Data shown =
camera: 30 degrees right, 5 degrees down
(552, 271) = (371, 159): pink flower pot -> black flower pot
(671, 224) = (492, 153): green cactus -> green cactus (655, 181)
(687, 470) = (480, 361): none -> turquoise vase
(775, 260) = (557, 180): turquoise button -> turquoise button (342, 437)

Work order =
Counting lines with the word "turquoise" in the listing, state the resulting number and nothing else.

Output for this exercise =
2